Collected data entries
::::::::

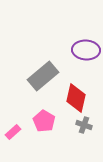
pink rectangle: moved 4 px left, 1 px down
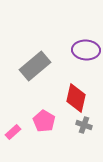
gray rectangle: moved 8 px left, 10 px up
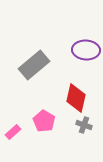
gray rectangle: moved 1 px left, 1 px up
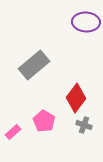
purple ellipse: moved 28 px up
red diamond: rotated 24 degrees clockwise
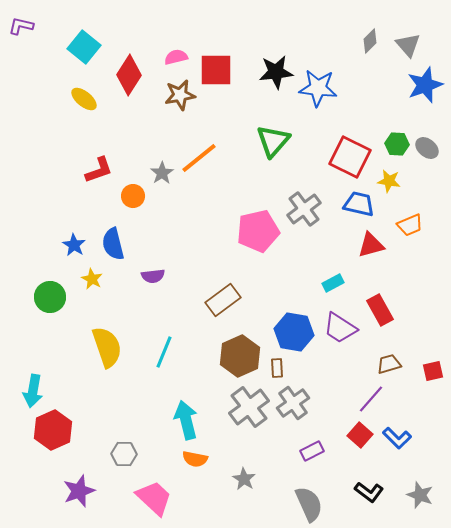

::::::::

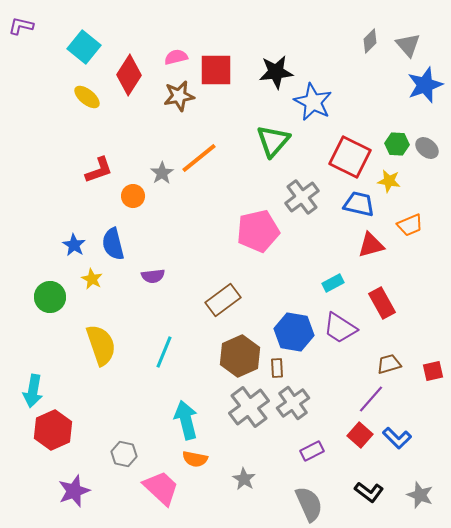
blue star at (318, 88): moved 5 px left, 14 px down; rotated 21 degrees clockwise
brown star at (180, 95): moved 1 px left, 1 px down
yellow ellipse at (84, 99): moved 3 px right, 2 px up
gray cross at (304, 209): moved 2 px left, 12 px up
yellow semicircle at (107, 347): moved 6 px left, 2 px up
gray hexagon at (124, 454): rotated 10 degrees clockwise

::::::::

The problem = Return the lines from the line with "gray rectangle: moved 8 px left, 10 px up" up to and including the line with "gray rectangle: moved 1 px left, 1 px up", leaving the pictures out.

Result of the task =
gray rectangle: moved 8 px left, 10 px up
gray rectangle: moved 1 px left, 1 px up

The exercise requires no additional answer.